--- What to produce ---
Reproduce the following records line for line, without any changes, omitting the pictures from your answer.

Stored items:
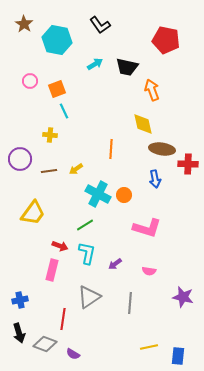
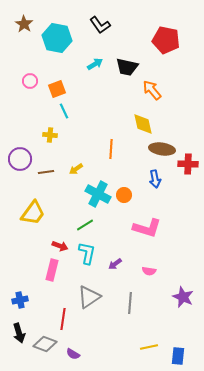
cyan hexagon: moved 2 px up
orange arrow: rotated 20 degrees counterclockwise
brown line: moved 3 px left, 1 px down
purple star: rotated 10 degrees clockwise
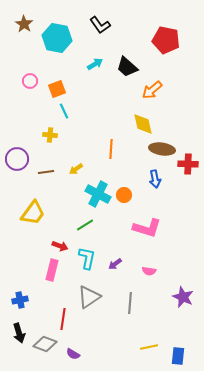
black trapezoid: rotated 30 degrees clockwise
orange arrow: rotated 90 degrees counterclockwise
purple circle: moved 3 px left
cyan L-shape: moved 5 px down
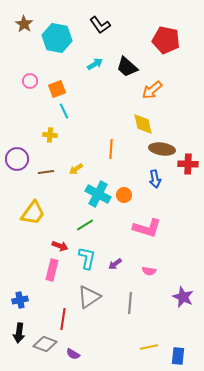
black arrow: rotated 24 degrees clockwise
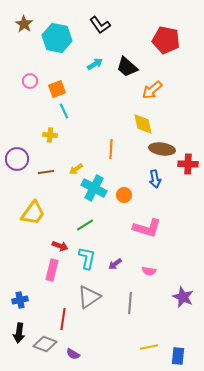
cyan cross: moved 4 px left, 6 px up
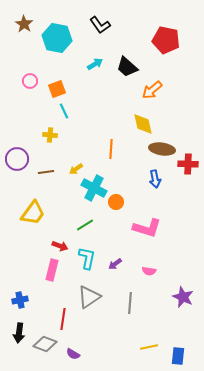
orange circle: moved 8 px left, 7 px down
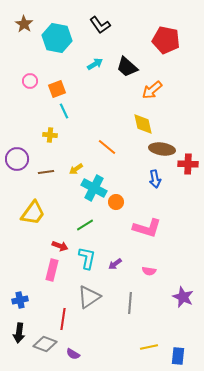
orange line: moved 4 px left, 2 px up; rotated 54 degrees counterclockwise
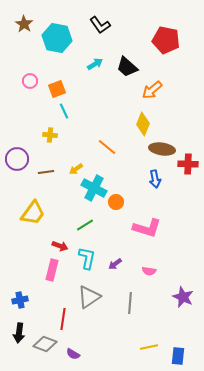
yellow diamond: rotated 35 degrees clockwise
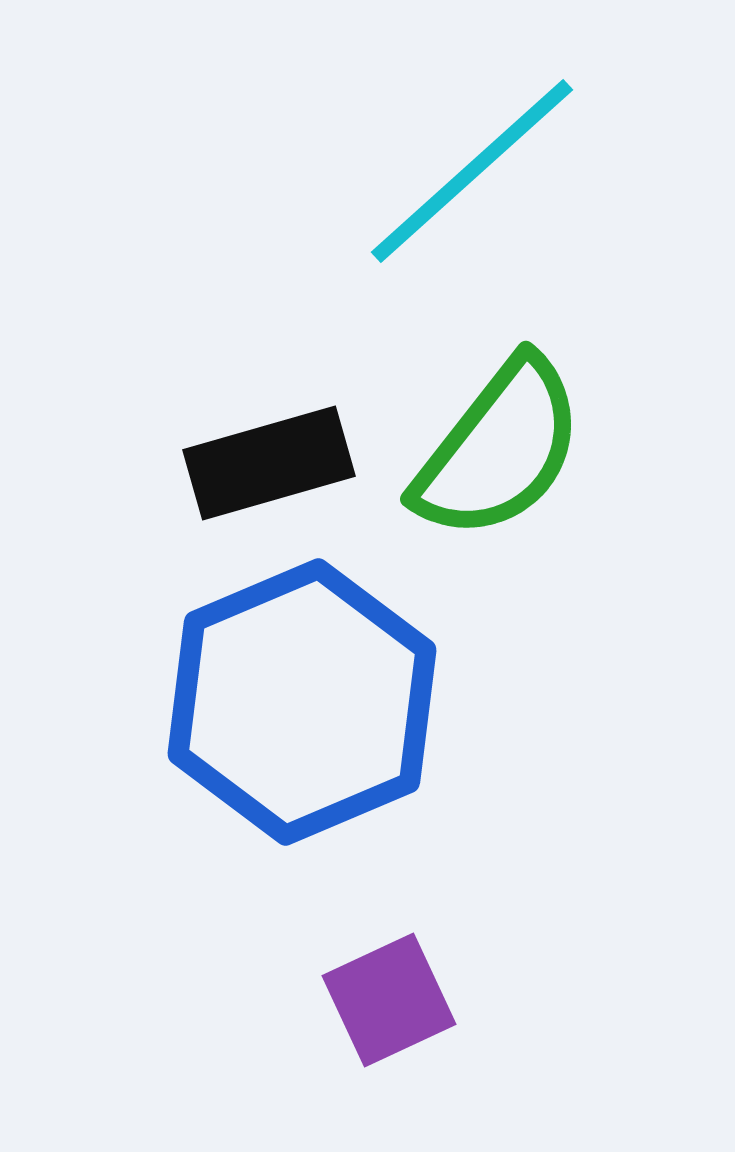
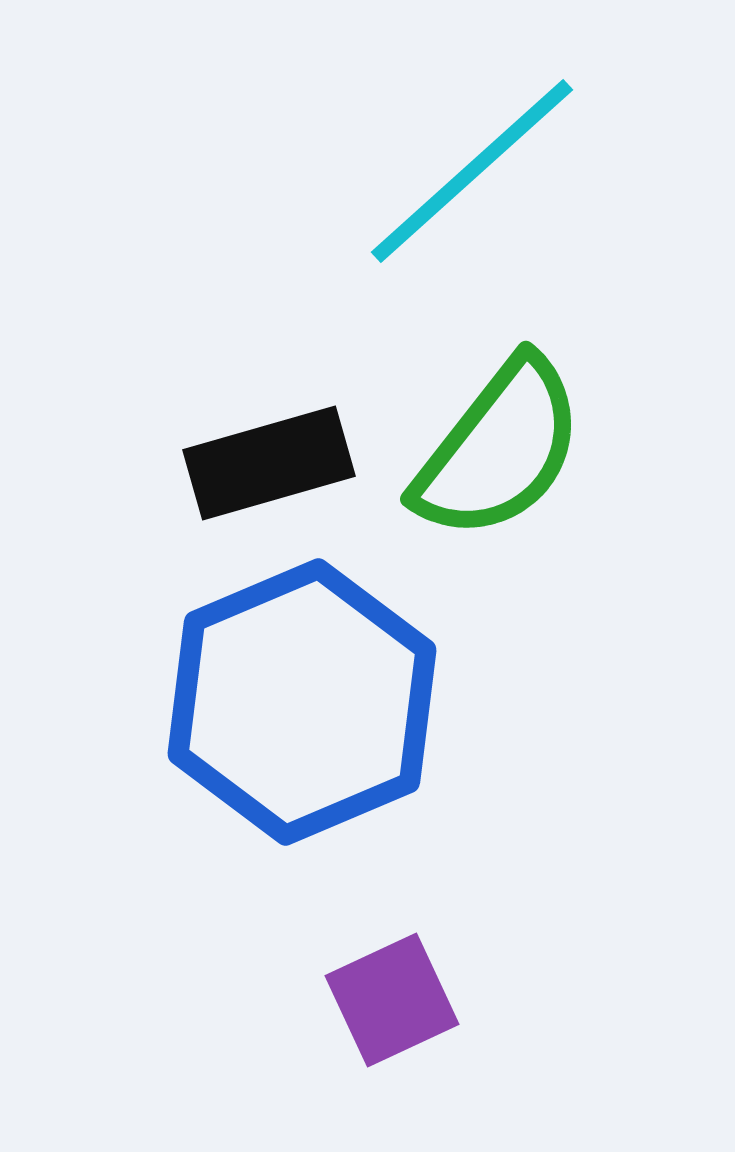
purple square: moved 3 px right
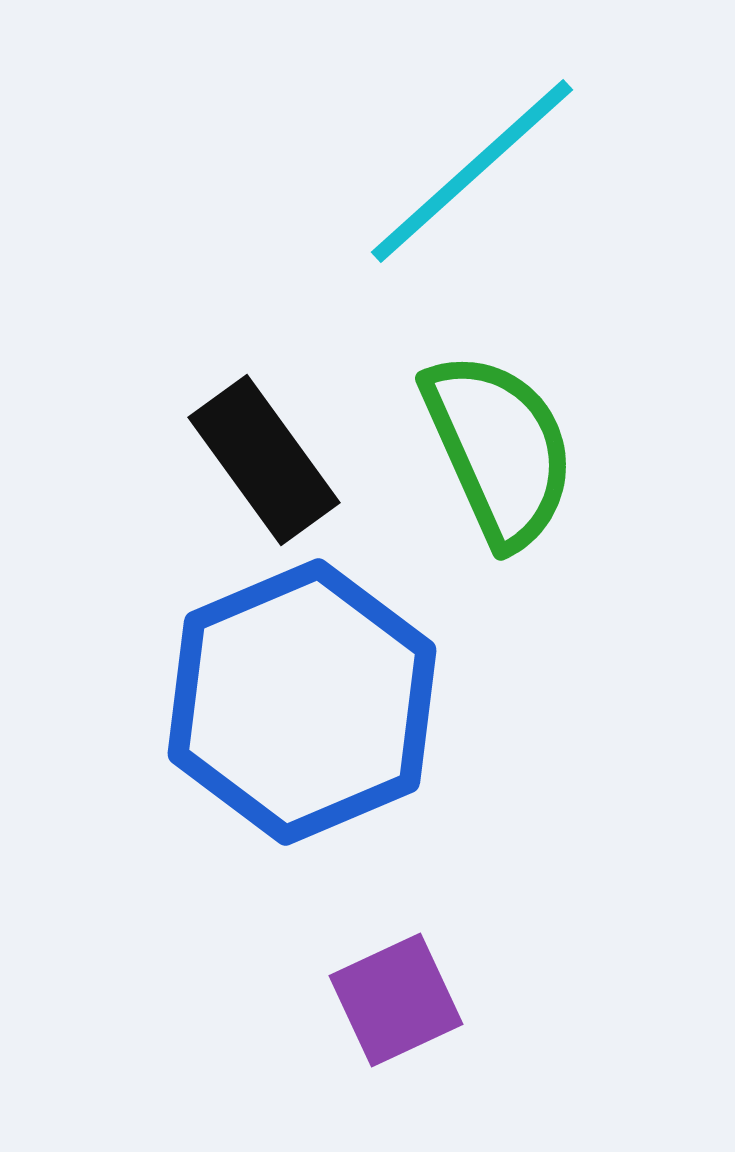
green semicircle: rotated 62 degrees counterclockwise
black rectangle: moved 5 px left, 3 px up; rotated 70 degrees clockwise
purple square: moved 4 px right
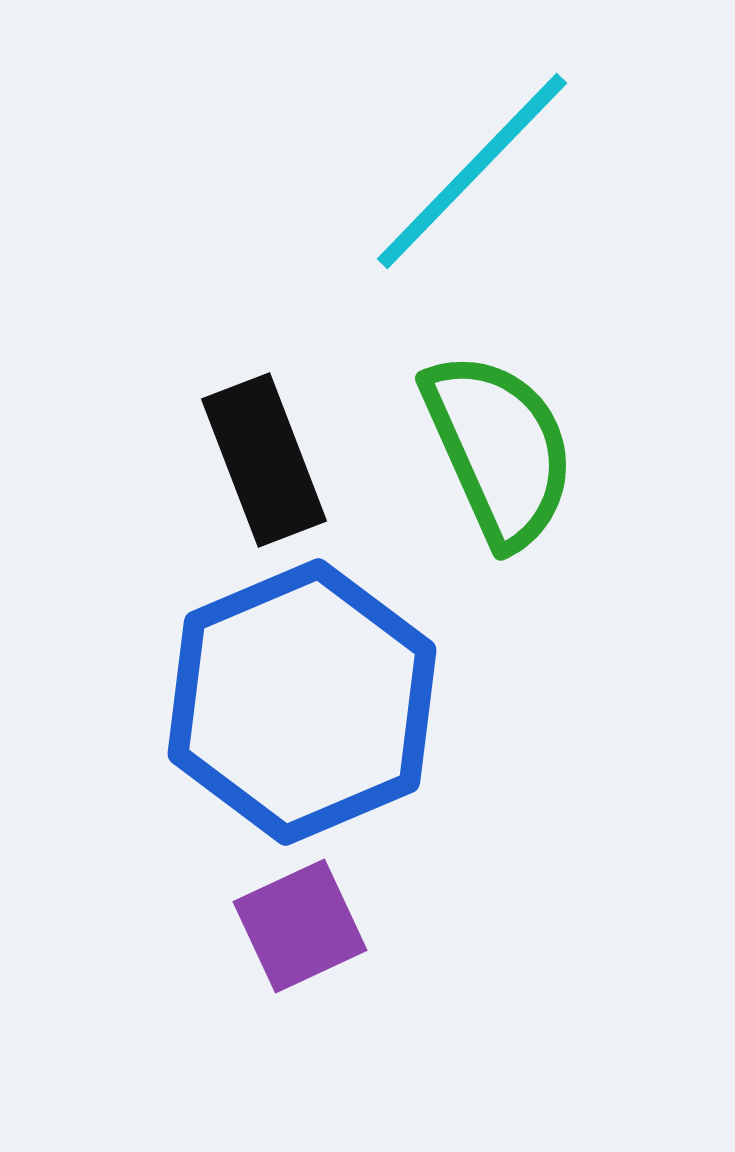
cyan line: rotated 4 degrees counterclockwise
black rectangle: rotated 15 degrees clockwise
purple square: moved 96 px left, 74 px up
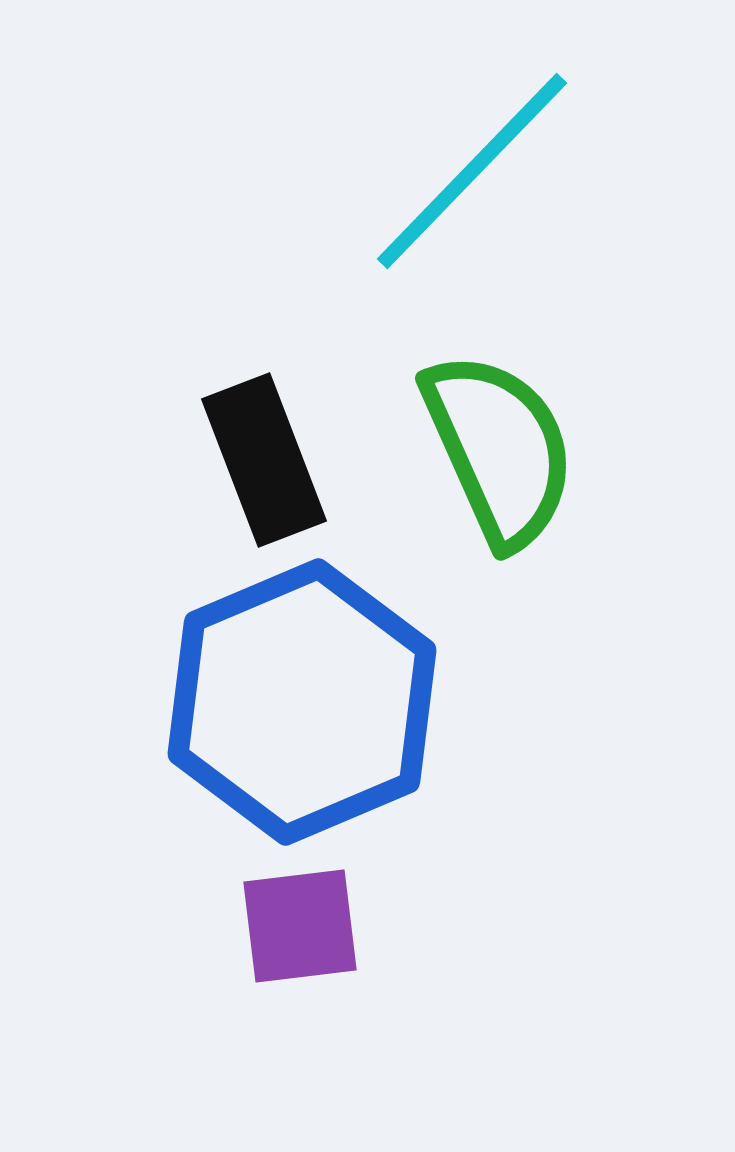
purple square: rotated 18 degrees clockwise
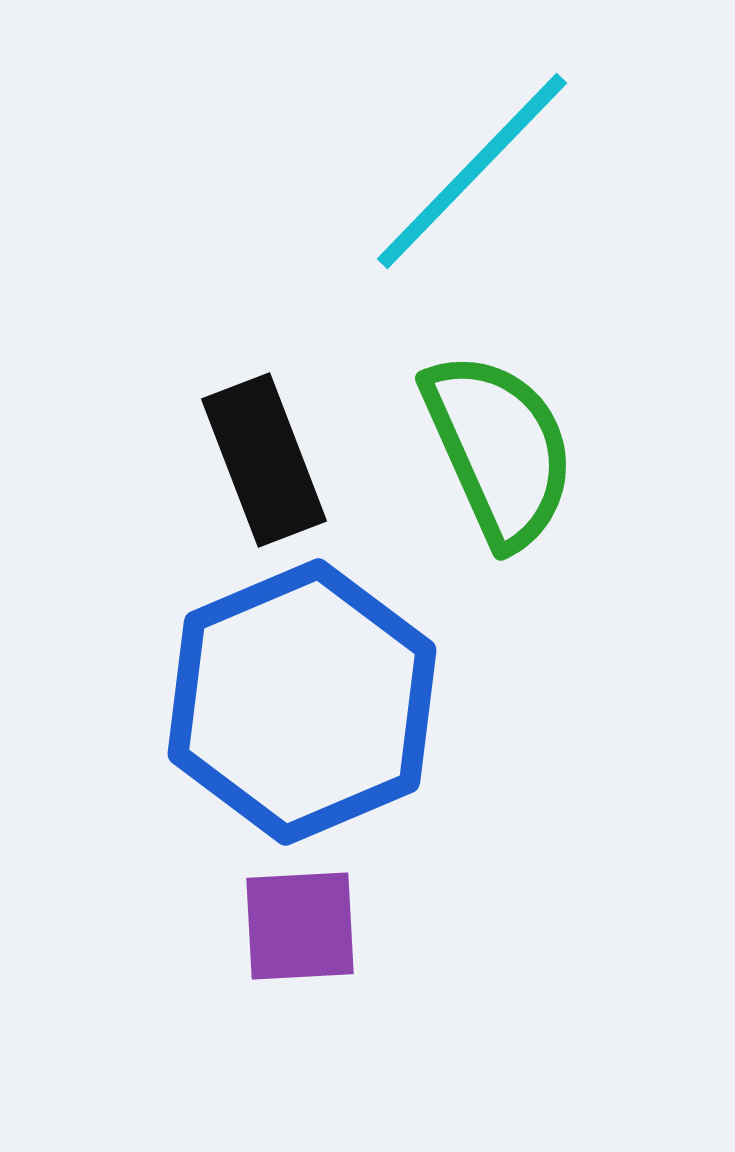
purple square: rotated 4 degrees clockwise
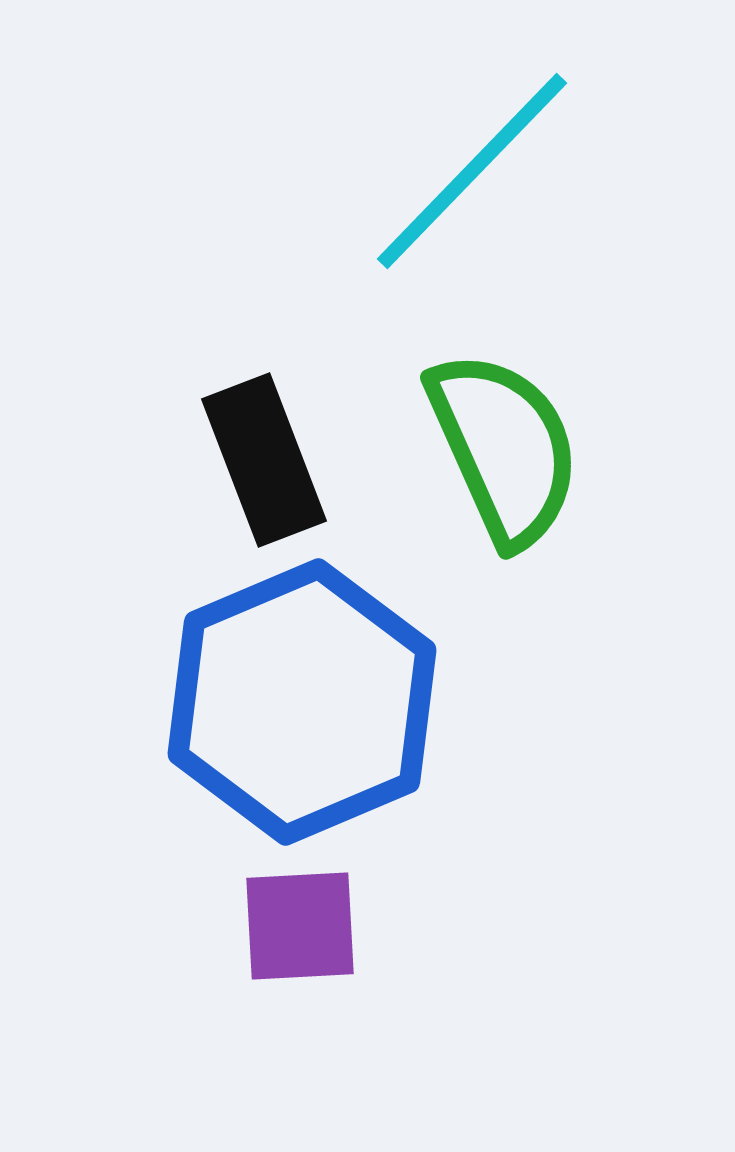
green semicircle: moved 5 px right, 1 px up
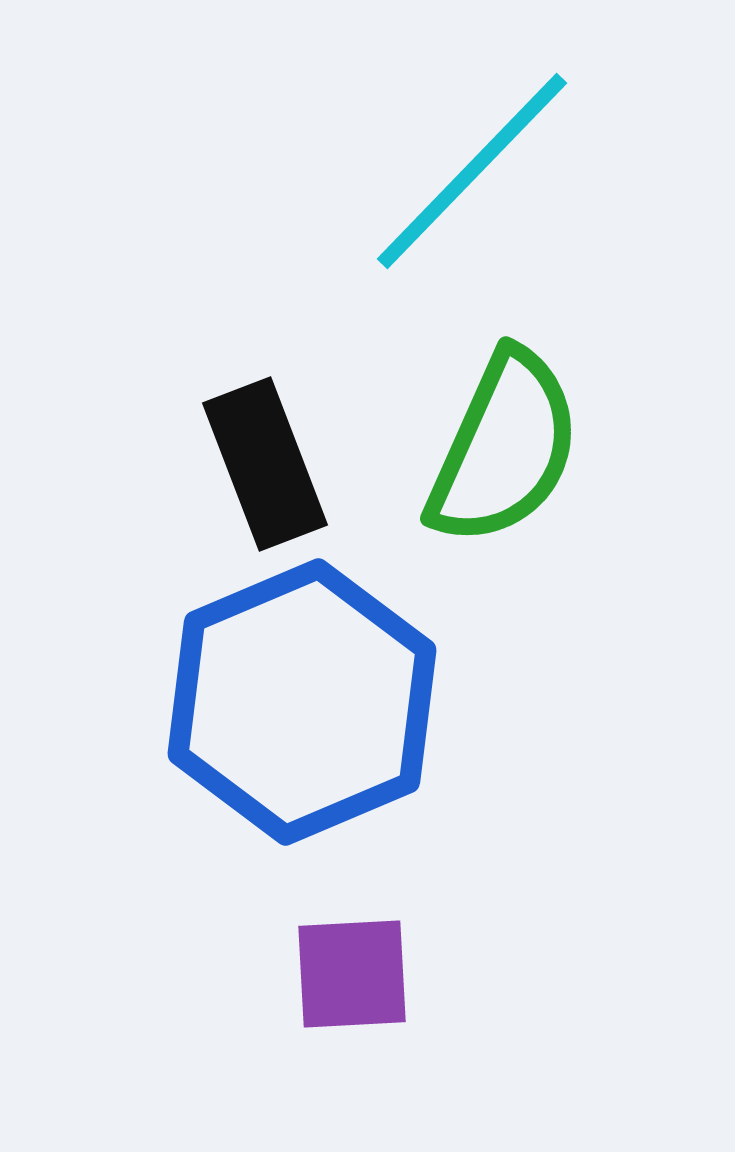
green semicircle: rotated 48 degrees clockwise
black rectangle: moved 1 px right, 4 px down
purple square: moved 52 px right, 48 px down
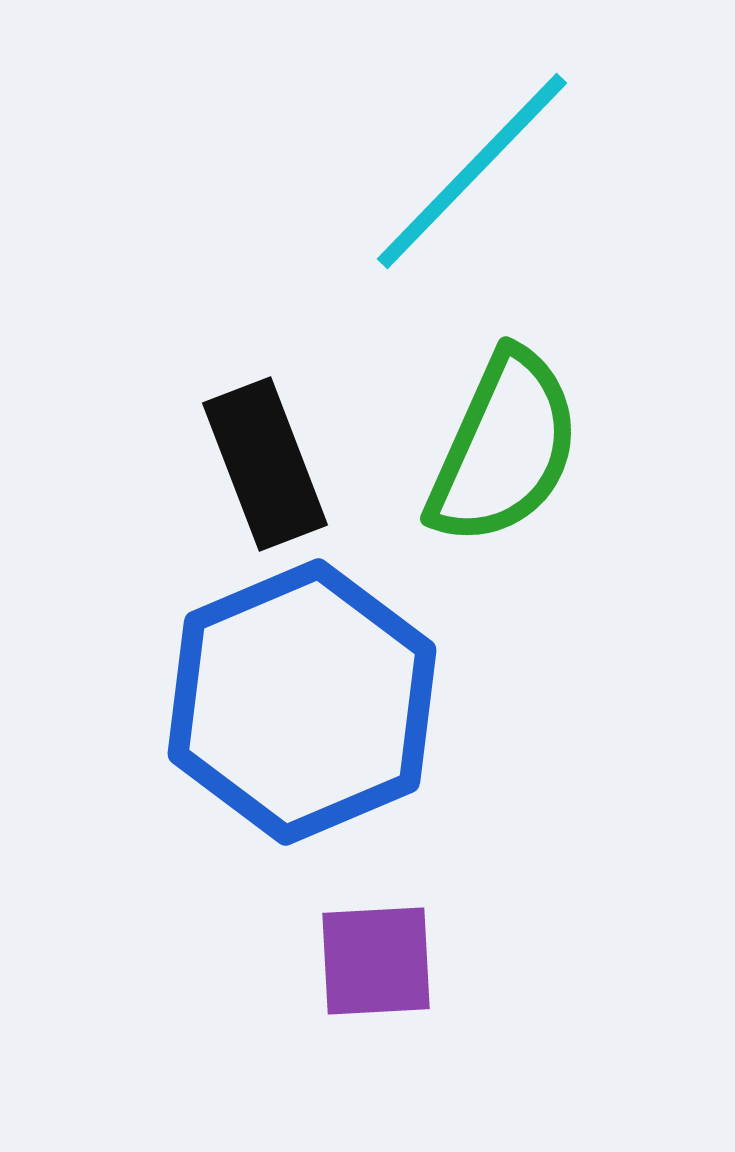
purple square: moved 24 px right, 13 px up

--- Answer ---
cyan hexagon: moved 2 px up
orange arrow: rotated 20 degrees counterclockwise
brown line: moved 3 px left, 1 px down
purple star: rotated 10 degrees clockwise
black trapezoid: rotated 30 degrees clockwise
orange arrow: rotated 90 degrees counterclockwise
purple circle: moved 3 px left
cyan L-shape: moved 5 px down
black arrow: rotated 24 degrees clockwise
cyan cross: moved 4 px left, 6 px up
orange circle: moved 8 px left, 7 px down
orange line: moved 4 px left, 2 px up; rotated 54 degrees counterclockwise
yellow diamond: rotated 35 degrees clockwise
purple square: moved 3 px right
green semicircle: rotated 62 degrees counterclockwise
black rectangle: moved 5 px left, 3 px up; rotated 70 degrees clockwise
purple square: moved 4 px right
cyan line: rotated 4 degrees counterclockwise
black rectangle: rotated 15 degrees clockwise
purple square: moved 96 px left, 74 px up
purple square: rotated 18 degrees clockwise
purple square: rotated 4 degrees clockwise
green semicircle: moved 5 px right, 1 px up
green semicircle: rotated 48 degrees clockwise
black rectangle: moved 1 px right, 4 px down
purple square: moved 52 px right, 48 px down
purple square: moved 24 px right, 13 px up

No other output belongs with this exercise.